*Exercise:* Lines from the one containing "U32: buffer (in" through the final line of the data, restated word for word and free of pictures, make up the whole answer.

*Given records:*
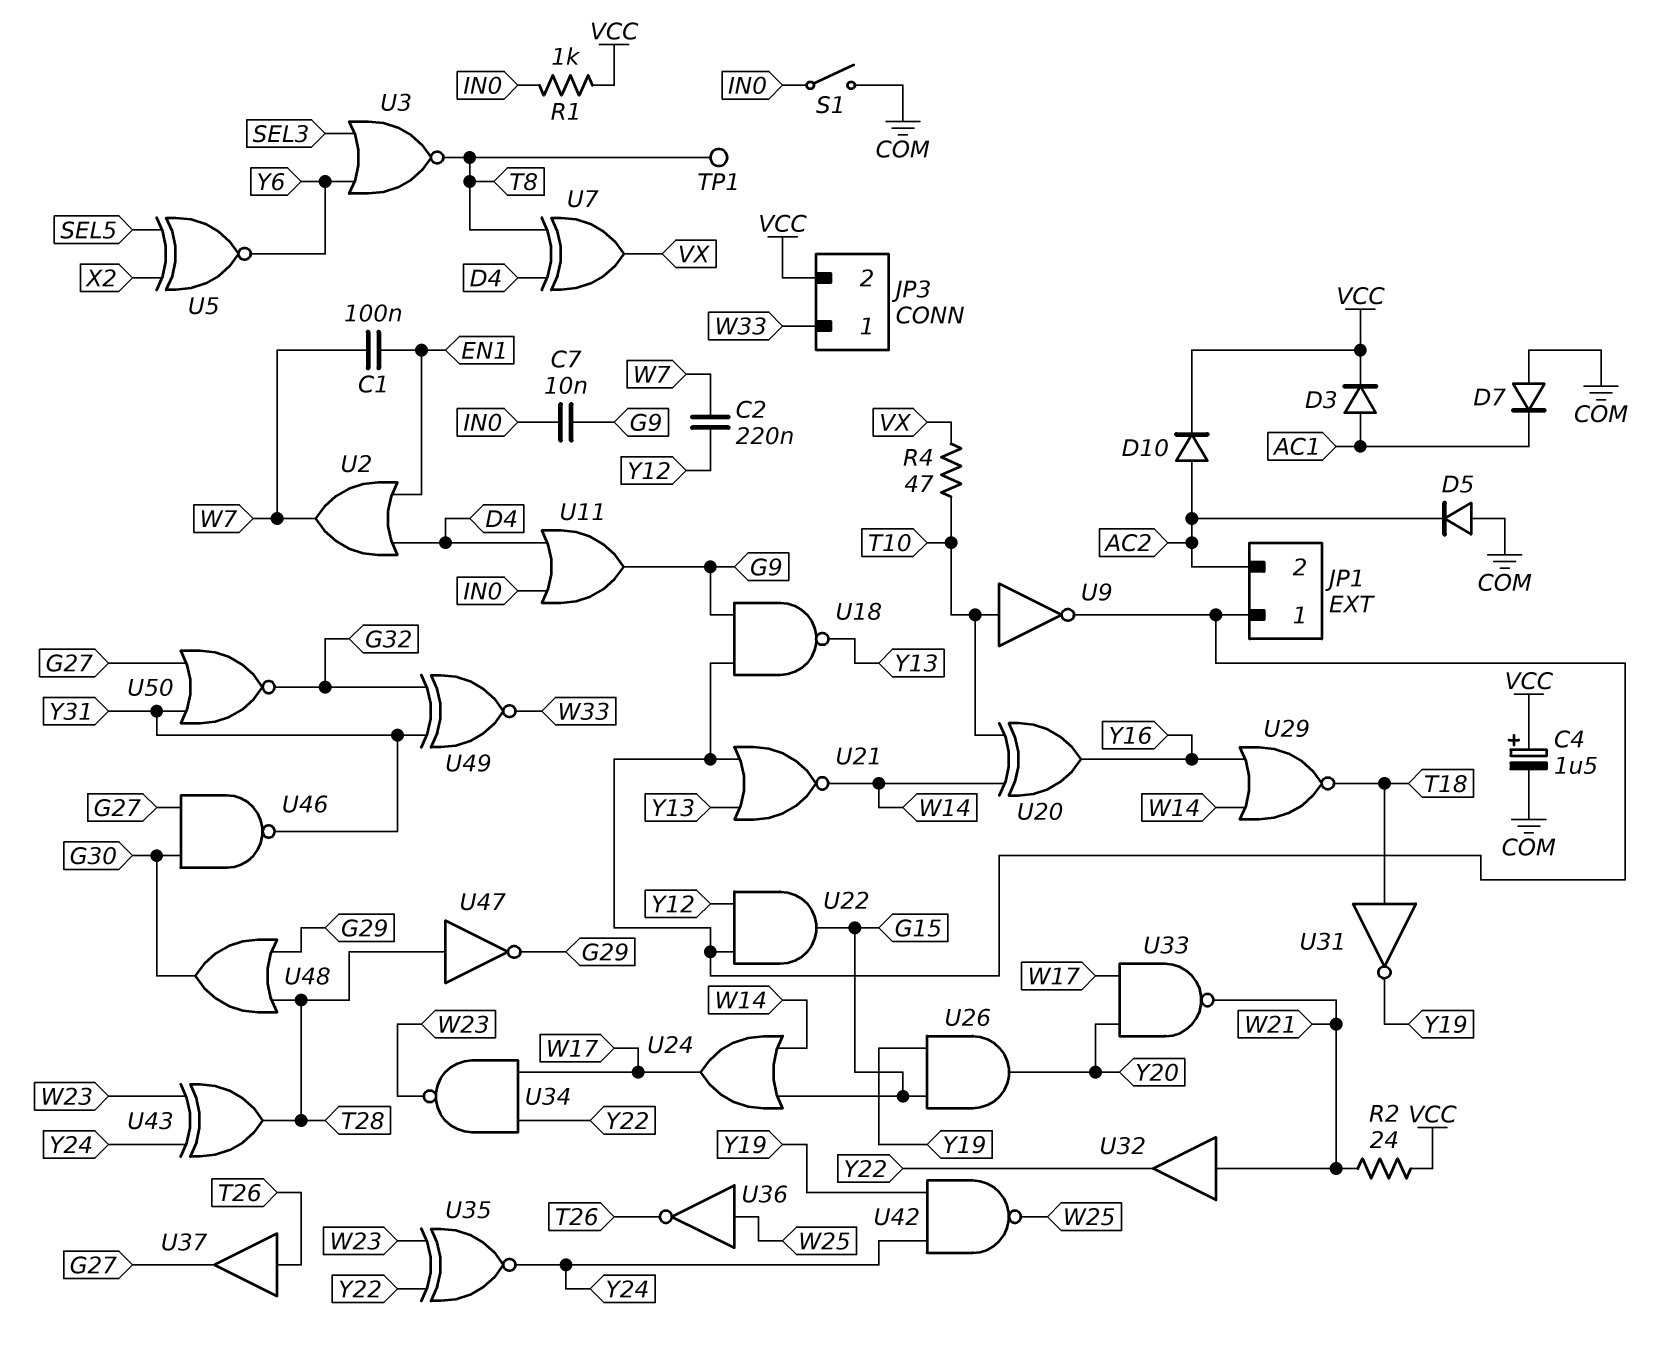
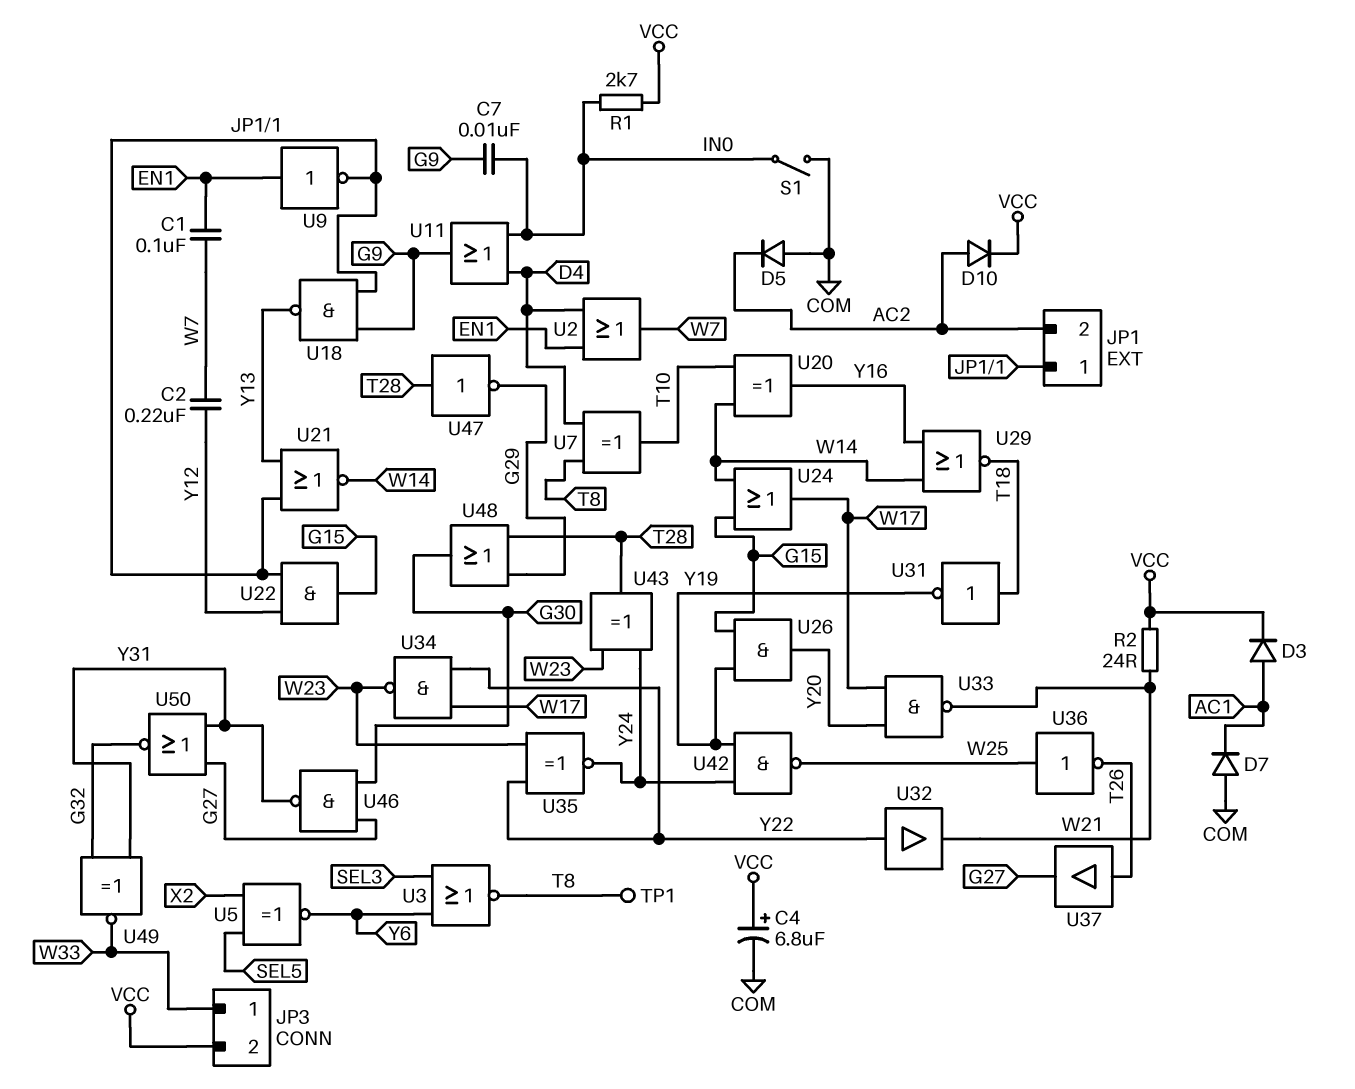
C4: 1.5uF (plus VCC, minus COM) -> 6.8uF (plus VCC, minus COM)
R1: 1k (IN0, VCC) -> 2.7k (IN0, VCC)
R4: 47 (T10, VX) -> none
U7: XOR (in D4, in T8, out VX) -> XOR (in D4, in T8, out T10)
U9: NOT (in T10, out JP1/1) -> NOT (in EN1, out JP1/1)
U32: buffer (in W21, out Y22) -> buffer (in Y22, out W21)

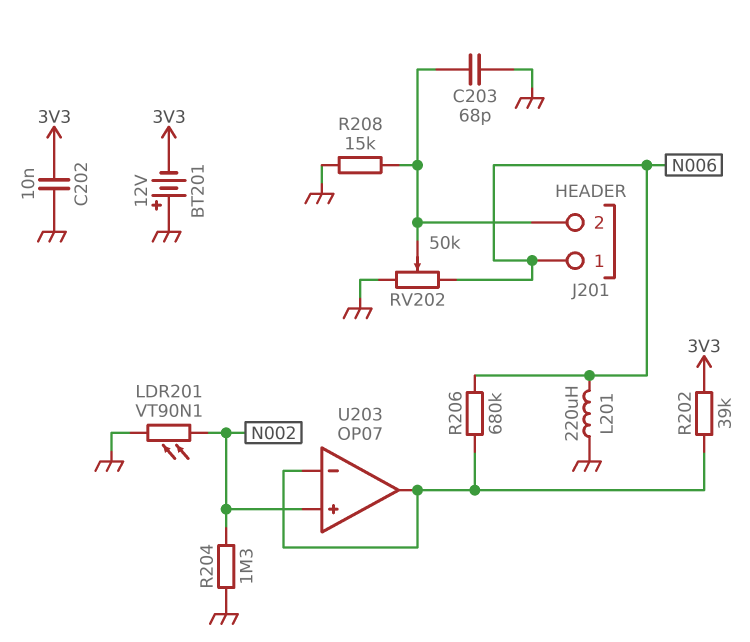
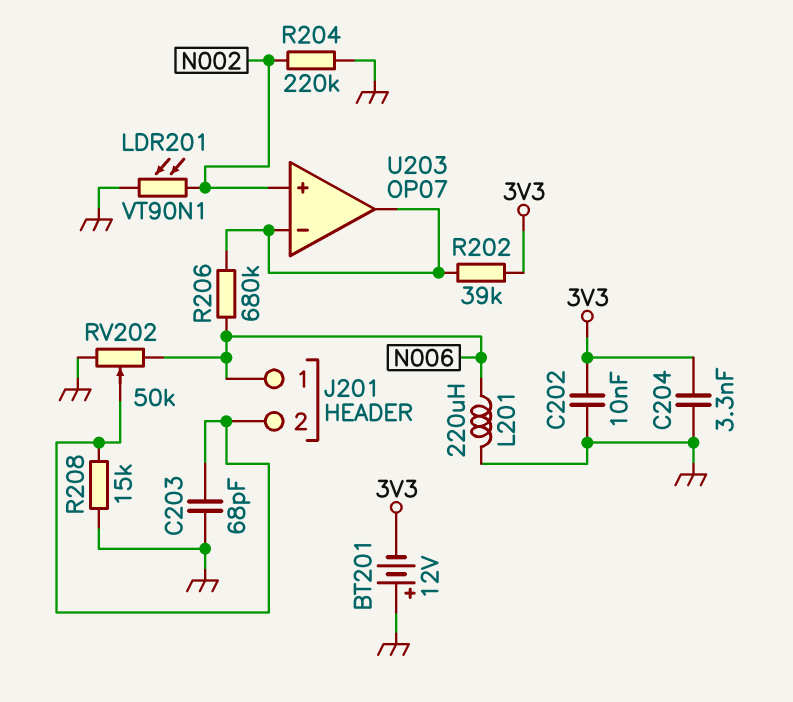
C204: none -> 3.3nF (3V3, GND)
R204: 1.3M (GND, N002) -> 220k (GND, N002)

*Output for this exercise:*
U32: buffer (in W21, out Y22) -> buffer (in Y22, out W21)

C204: none -> 3.3nF (3V3, GND)
R204: 1.3M (GND, N002) -> 220k (GND, N002)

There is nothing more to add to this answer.